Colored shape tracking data
-*-

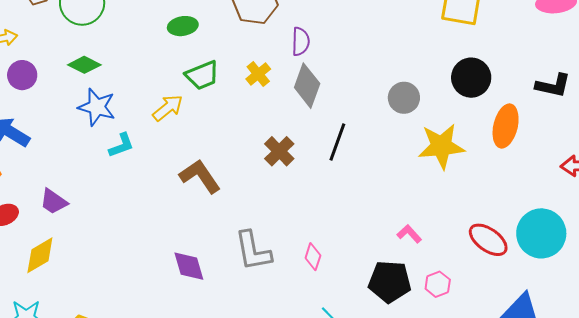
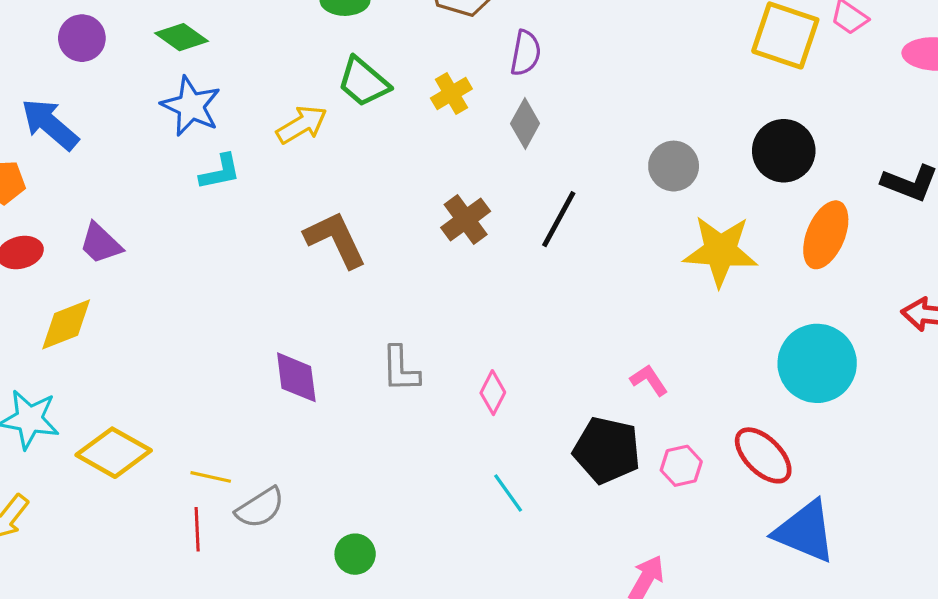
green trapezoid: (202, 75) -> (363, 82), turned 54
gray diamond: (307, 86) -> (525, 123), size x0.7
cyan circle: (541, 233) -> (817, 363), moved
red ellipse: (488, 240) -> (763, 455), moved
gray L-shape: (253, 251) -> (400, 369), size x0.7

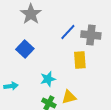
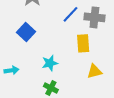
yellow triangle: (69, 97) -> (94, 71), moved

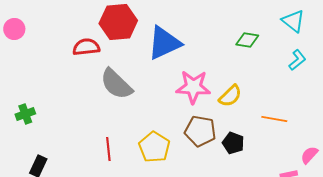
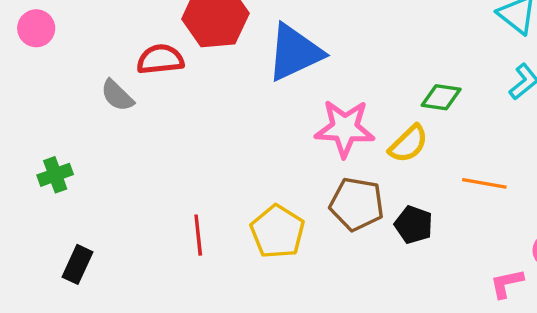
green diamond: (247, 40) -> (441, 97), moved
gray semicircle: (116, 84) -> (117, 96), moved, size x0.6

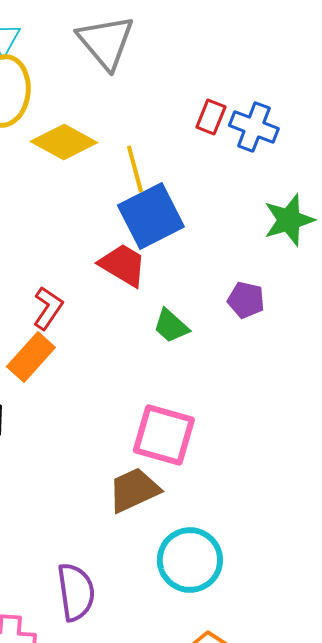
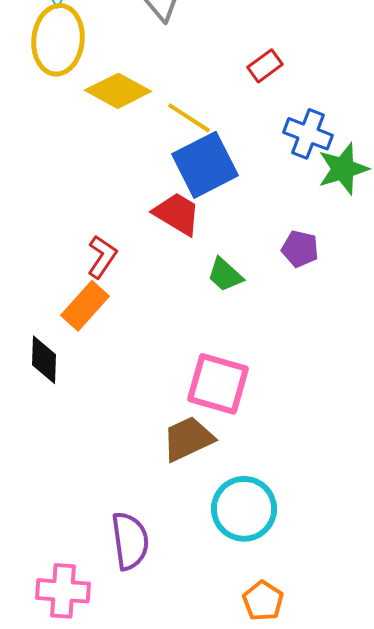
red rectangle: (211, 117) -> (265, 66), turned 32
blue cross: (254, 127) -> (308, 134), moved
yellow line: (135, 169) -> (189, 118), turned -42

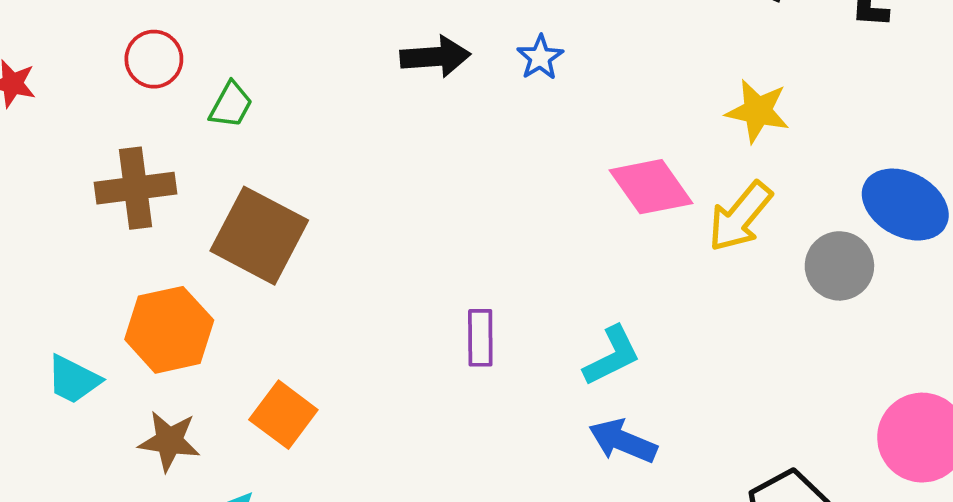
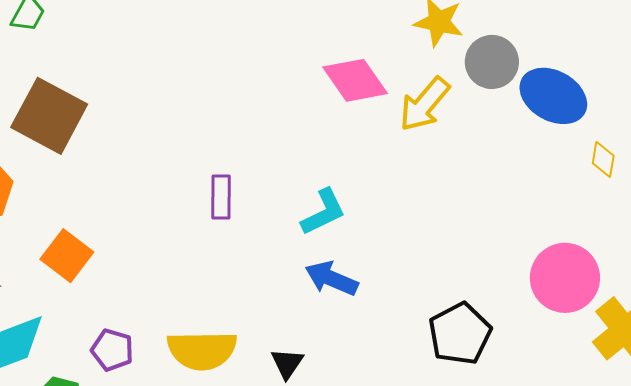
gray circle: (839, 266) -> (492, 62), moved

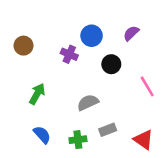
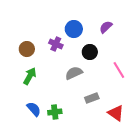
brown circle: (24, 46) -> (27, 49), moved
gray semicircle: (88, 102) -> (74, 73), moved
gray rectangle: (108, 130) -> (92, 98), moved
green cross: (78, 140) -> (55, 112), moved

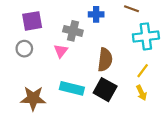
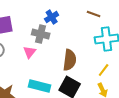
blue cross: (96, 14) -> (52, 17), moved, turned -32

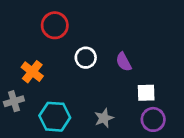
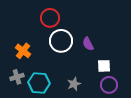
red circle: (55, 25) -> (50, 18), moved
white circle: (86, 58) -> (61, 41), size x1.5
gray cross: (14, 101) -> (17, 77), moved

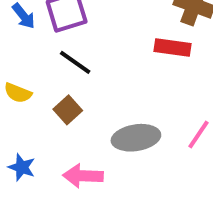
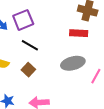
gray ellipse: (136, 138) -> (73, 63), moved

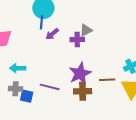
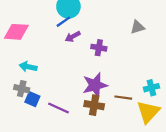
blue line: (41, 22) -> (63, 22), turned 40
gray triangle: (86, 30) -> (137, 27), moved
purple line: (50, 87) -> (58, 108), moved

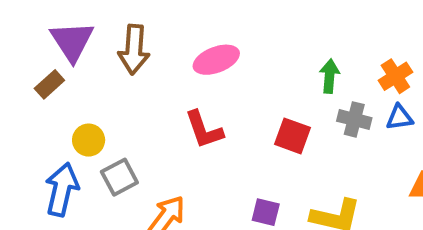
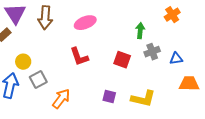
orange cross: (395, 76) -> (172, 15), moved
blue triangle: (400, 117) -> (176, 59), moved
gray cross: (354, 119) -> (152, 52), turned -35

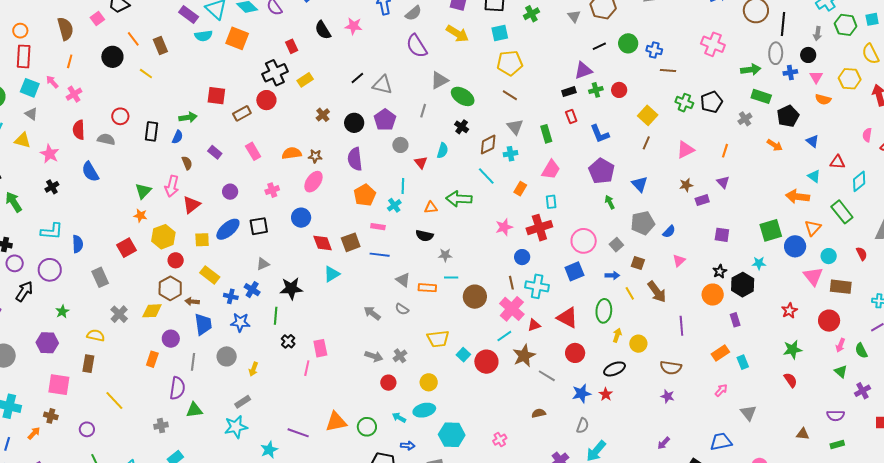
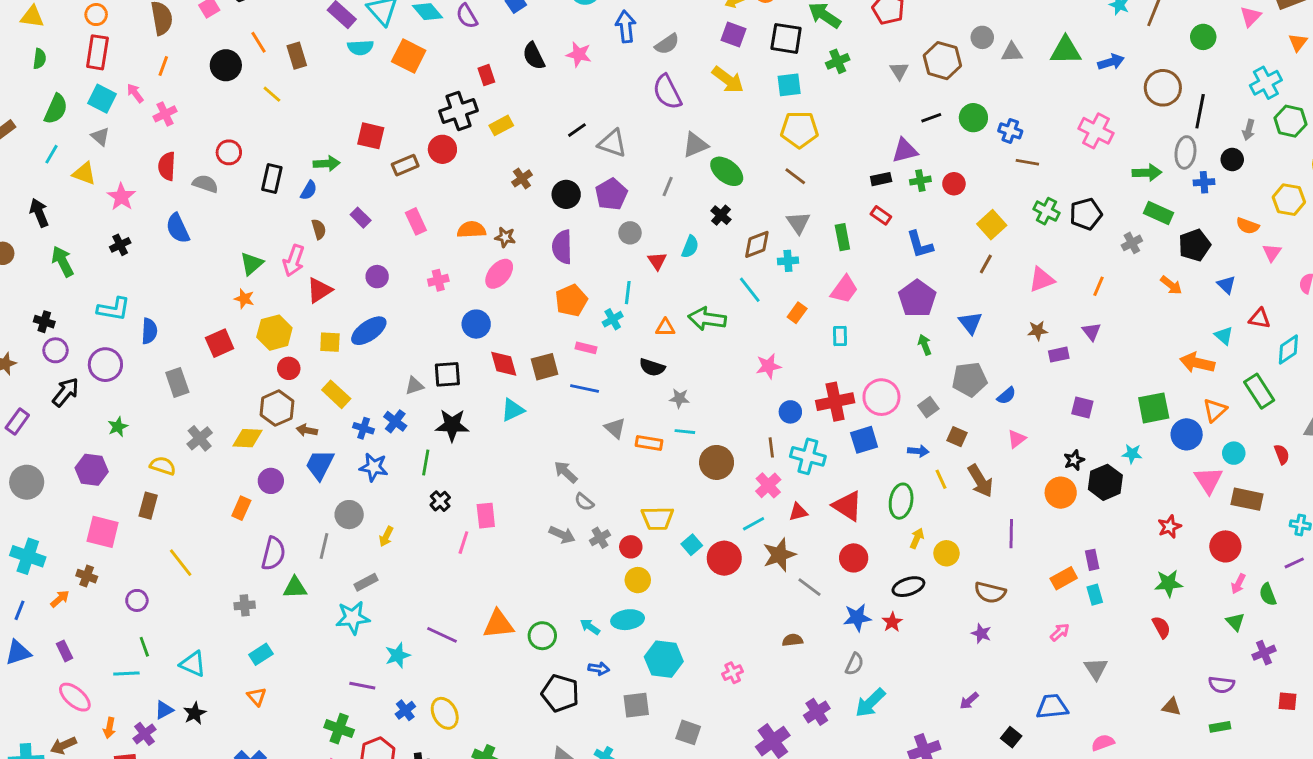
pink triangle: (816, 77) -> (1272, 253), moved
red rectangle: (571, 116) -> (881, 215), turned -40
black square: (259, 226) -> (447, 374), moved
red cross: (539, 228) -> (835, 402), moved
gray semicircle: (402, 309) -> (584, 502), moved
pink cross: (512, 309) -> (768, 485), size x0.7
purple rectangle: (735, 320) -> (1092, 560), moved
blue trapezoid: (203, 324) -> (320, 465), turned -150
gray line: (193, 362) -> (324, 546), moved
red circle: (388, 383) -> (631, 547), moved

-*-

Work instructions: Print every line from the one that contains "pink cross: (512, 309)" to the end of the records, exactly as written, and nothing more.

Response to the exercise:
pink cross: (512, 309) -> (768, 485), size x0.7
purple rectangle: (735, 320) -> (1092, 560), moved
blue trapezoid: (203, 324) -> (320, 465), turned -150
gray line: (193, 362) -> (324, 546), moved
red circle: (388, 383) -> (631, 547), moved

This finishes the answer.